Supplied material:
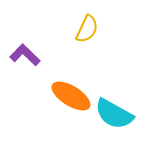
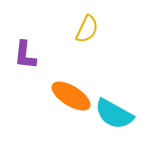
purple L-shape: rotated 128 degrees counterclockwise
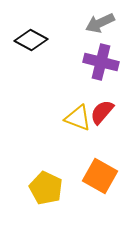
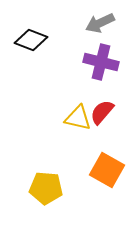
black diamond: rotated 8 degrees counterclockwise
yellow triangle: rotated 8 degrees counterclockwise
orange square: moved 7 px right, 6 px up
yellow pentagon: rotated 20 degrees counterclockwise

Task instructions:
Print the material above exactly as it appears, but not its pictures.

Answer for this exercise:
purple L-shape: rotated 128 degrees counterclockwise
black diamond: rotated 8 degrees counterclockwise
yellow triangle: rotated 8 degrees counterclockwise
orange square: moved 7 px right, 6 px up
yellow pentagon: rotated 20 degrees counterclockwise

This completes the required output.